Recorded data

•••••

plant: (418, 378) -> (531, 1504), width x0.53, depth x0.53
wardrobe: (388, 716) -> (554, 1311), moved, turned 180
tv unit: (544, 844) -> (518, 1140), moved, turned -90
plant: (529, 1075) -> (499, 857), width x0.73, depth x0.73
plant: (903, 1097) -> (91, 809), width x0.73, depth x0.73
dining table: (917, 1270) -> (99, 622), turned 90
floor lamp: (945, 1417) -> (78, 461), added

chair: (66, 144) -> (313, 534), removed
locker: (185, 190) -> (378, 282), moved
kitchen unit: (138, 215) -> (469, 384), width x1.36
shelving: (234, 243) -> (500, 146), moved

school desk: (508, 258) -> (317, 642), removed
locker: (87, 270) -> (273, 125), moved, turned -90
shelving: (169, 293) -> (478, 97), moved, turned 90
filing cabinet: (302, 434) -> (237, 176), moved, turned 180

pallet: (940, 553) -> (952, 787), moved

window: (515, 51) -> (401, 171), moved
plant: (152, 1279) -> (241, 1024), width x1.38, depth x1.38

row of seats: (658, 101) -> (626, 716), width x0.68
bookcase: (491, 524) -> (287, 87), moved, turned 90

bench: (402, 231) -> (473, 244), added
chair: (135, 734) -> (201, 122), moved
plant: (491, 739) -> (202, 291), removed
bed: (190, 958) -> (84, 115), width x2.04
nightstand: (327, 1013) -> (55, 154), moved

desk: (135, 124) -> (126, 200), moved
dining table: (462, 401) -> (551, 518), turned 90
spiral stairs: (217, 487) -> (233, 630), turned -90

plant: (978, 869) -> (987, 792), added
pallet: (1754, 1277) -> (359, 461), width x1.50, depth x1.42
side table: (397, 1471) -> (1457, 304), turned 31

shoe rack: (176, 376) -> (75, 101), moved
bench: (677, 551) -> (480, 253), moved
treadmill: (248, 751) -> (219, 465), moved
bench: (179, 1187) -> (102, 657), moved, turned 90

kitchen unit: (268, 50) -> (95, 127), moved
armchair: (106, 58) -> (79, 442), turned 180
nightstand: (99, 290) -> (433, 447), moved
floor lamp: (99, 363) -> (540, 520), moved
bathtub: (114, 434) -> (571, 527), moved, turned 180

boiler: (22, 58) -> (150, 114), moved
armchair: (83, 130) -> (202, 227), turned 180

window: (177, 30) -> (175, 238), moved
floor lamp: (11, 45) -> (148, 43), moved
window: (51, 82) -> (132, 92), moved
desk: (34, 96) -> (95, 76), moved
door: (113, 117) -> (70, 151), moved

•••••

▶ Activity
Write out a verbatim copy of the data, beginning with its first line and ending with the line that contains "boiler: (22, 58) -> (150, 114), moved".

▶ Reply
plant: (418, 378) -> (531, 1504), width x0.53, depth x0.53
wardrobe: (388, 716) -> (554, 1311), moved, turned 180
tv unit: (544, 844) -> (518, 1140), moved, turned -90
plant: (529, 1075) -> (499, 857), width x0.73, depth x0.73
plant: (903, 1097) -> (91, 809), width x0.73, depth x0.73
dining table: (917, 1270) -> (99, 622), turned 90
floor lamp: (945, 1417) -> (78, 461), added

chair: (66, 144) -> (313, 534), removed
locker: (185, 190) -> (378, 282), moved
kitchen unit: (138, 215) -> (469, 384), width x1.36
shelving: (234, 243) -> (500, 146), moved

school desk: (508, 258) -> (317, 642), removed
locker: (87, 270) -> (273, 125), moved, turned -90
shelving: (169, 293) -> (478, 97), moved, turned 90
filing cabinet: (302, 434) -> (237, 176), moved, turned 180

pallet: (940, 553) -> (952, 787), moved

window: (515, 51) -> (401, 171), moved
plant: (152, 1279) -> (241, 1024), width x1.38, depth x1.38

row of seats: (658, 101) -> (626, 716), width x0.68
bookcase: (491, 524) -> (287, 87), moved, turned 90

bench: (402, 231) -> (473, 244), added
chair: (135, 734) -> (201, 122), moved
plant: (491, 739) -> (202, 291), removed
bed: (190, 958) -> (84, 115), width x2.04
nightstand: (327, 1013) -> (55, 154), moved

desk: (135, 124) -> (126, 200), moved
dining table: (462, 401) -> (551, 518), turned 90
spiral stairs: (217, 487) -> (233, 630), turned -90

plant: (978, 869) -> (987, 792), added
pallet: (1754, 1277) -> (359, 461), width x1.50, depth x1.42
side table: (397, 1471) -> (1457, 304), turned 31

shoe rack: (176, 376) -> (75, 101), moved
bench: (677, 551) -> (480, 253), moved
treadmill: (248, 751) -> (219, 465), moved
bench: (179, 1187) -> (102, 657), moved, turned 90

kitchen unit: (268, 50) -> (95, 127), moved
armchair: (106, 58) -> (79, 442), turned 180
nightstand: (99, 290) -> (433, 447), moved
floor lamp: (99, 363) -> (540, 520), moved
bathtub: (114, 434) -> (571, 527), moved, turned 180

boiler: (22, 58) -> (150, 114), moved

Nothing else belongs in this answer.